# What to work on
Report each line from the entries in which "KEYS" can be found.

=====

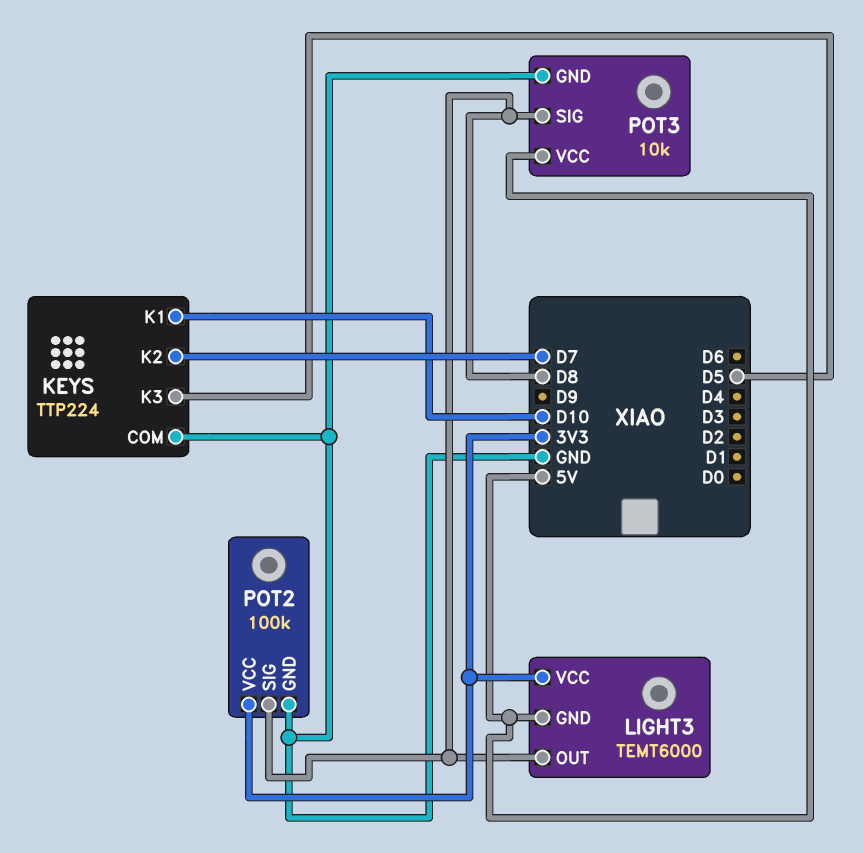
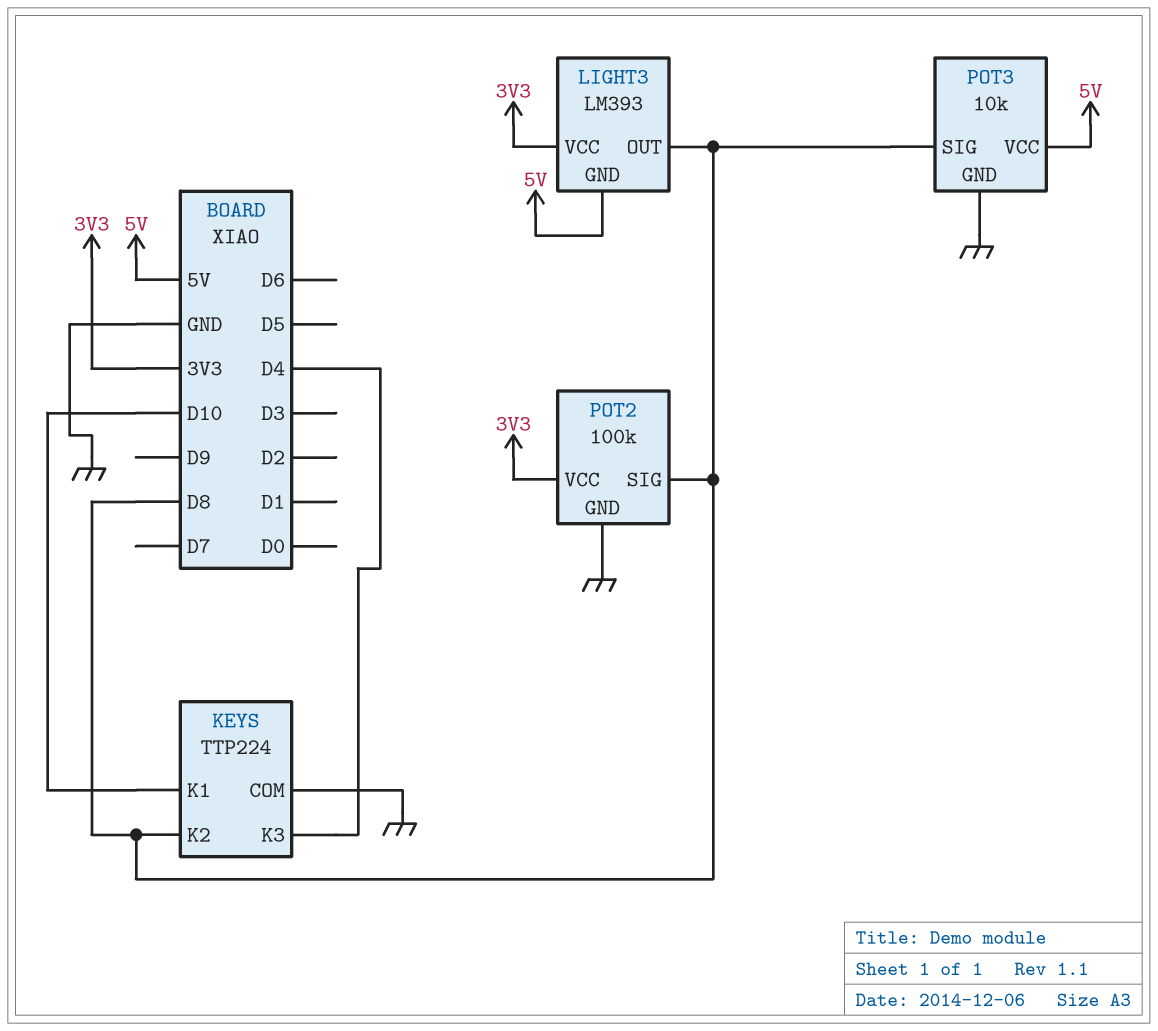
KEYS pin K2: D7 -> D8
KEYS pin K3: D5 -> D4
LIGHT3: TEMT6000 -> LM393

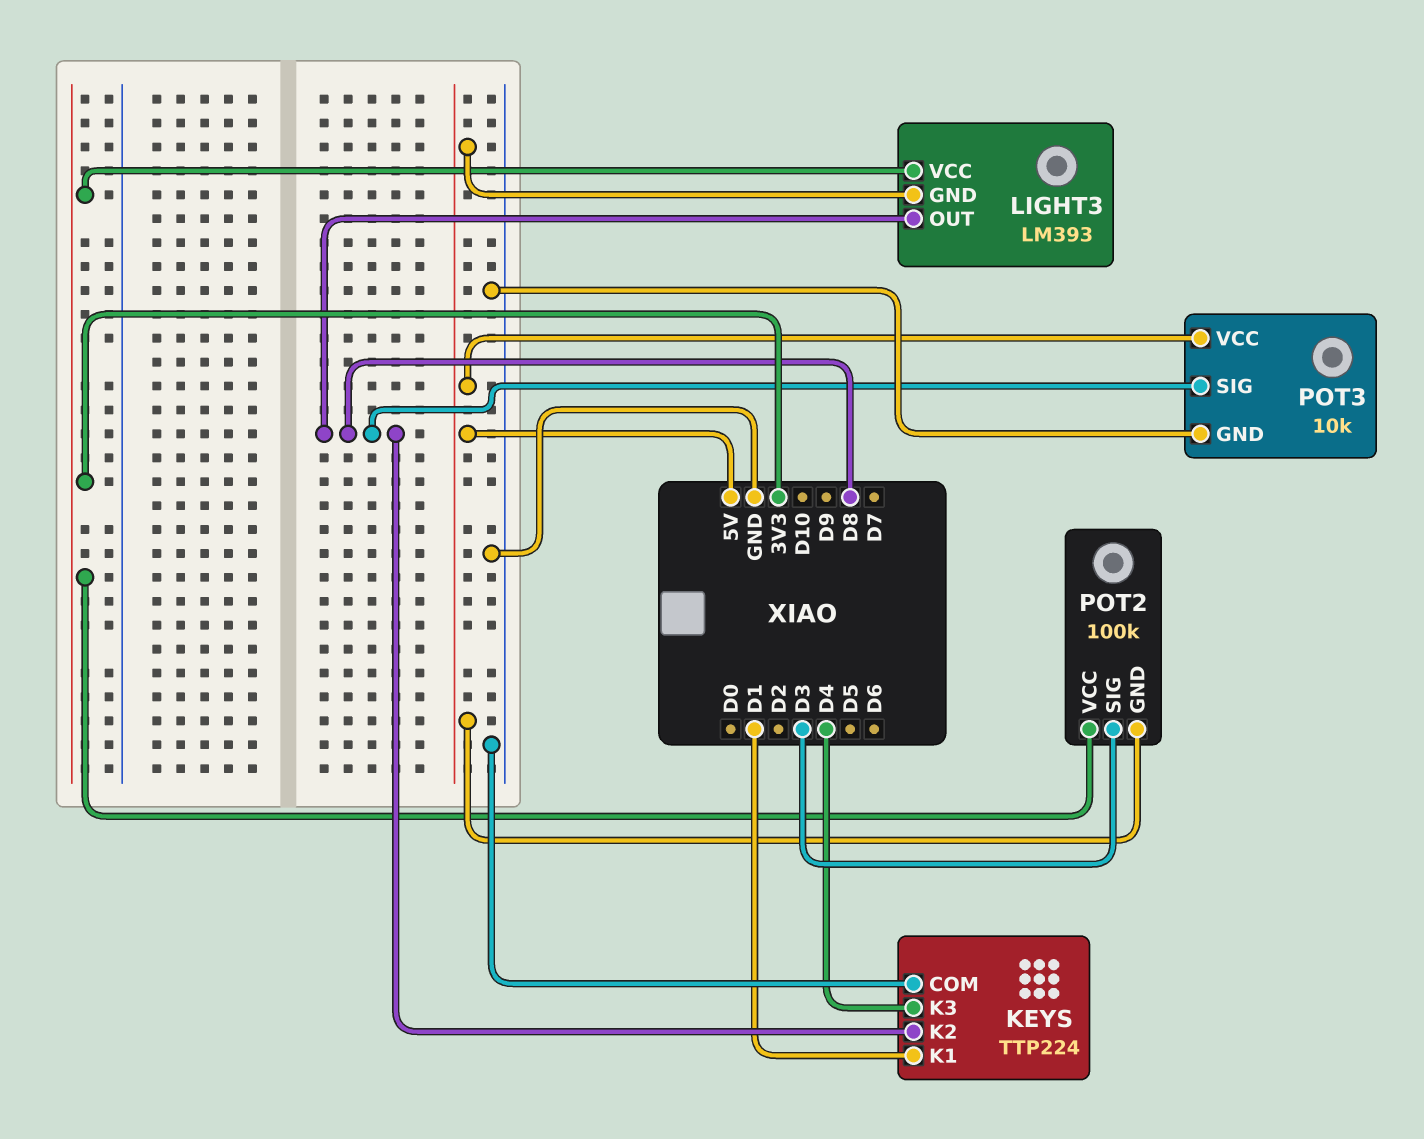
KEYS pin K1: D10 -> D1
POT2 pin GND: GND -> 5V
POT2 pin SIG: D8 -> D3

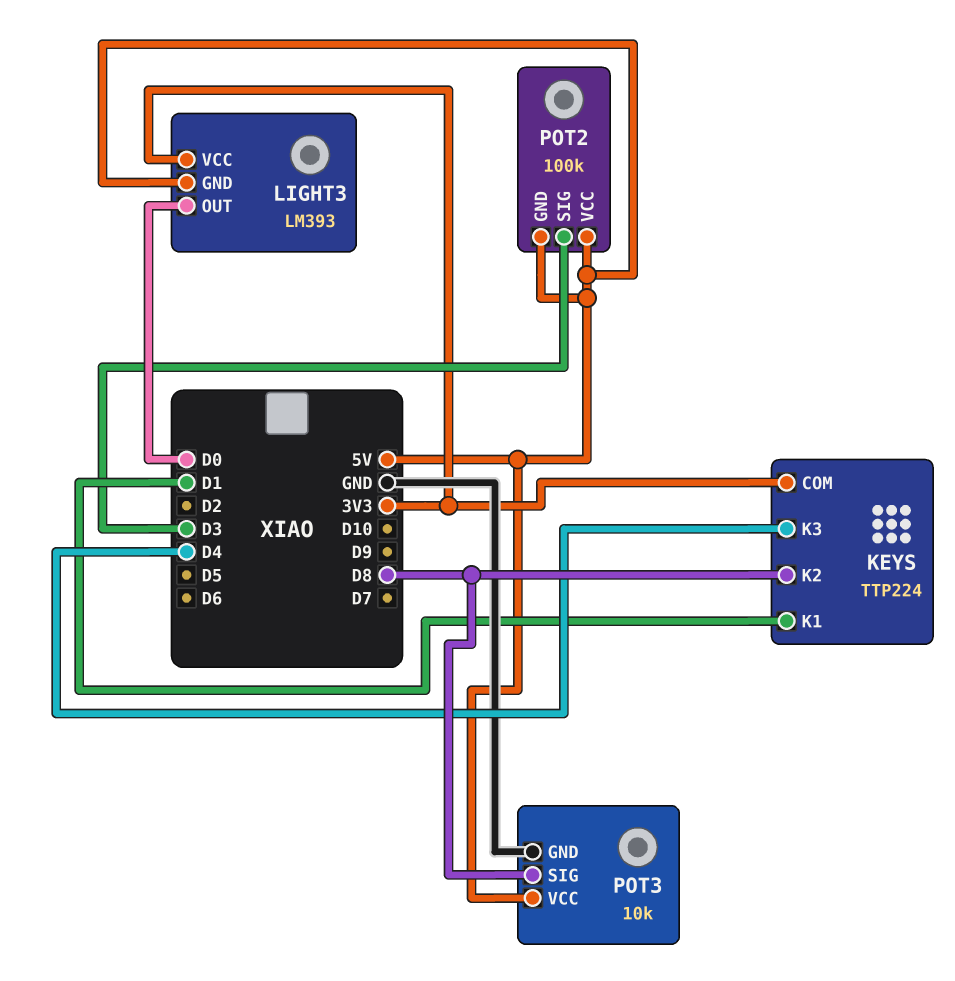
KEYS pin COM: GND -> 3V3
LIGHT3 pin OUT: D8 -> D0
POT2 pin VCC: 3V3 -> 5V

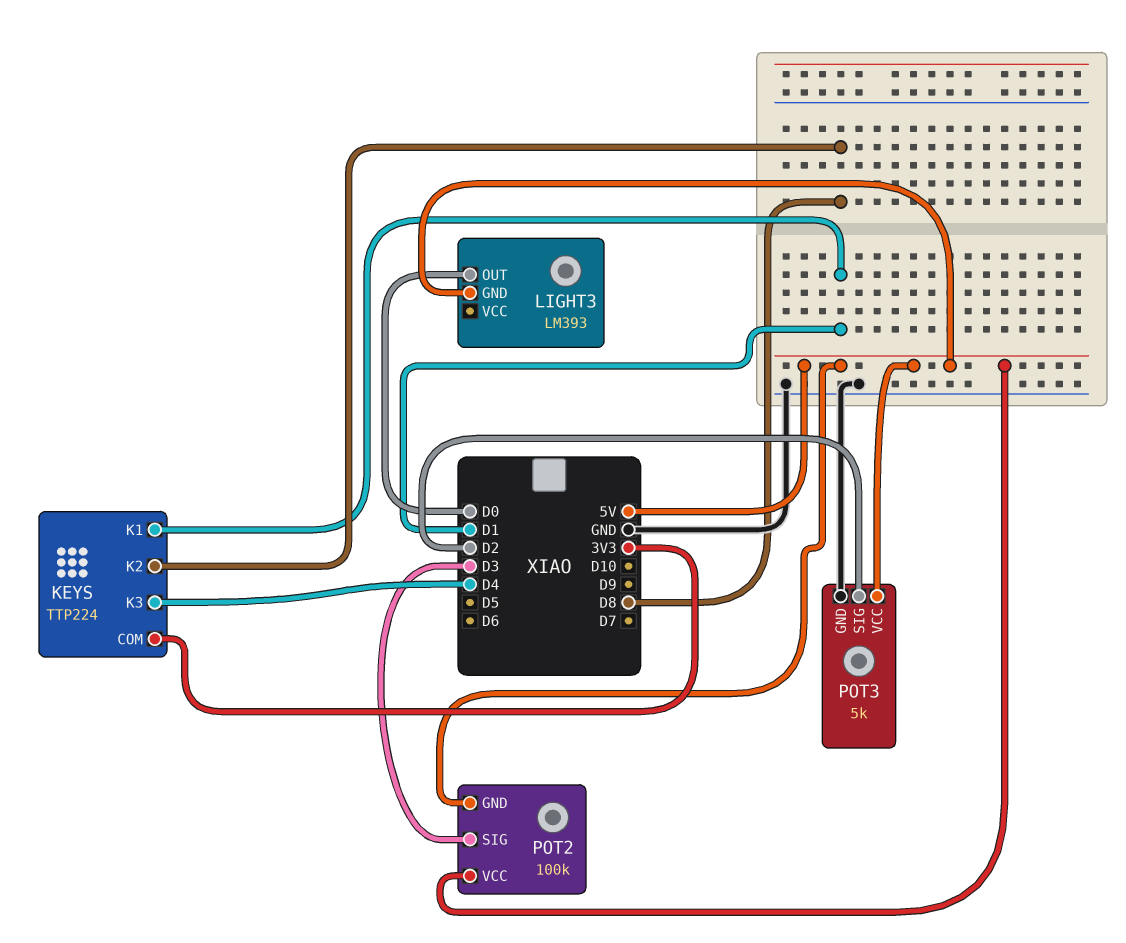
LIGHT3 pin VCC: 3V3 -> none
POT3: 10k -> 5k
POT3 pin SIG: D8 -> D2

=====

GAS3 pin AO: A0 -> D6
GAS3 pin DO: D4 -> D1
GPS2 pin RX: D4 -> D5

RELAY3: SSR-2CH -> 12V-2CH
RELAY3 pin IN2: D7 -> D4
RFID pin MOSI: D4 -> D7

=====

# Your solution
KEYS pin K2: D7 -> D8
KEYS pin K3: D5 -> D4
KEYS pin K1: D10 -> D1
KEYS pin COM: GND -> 3V3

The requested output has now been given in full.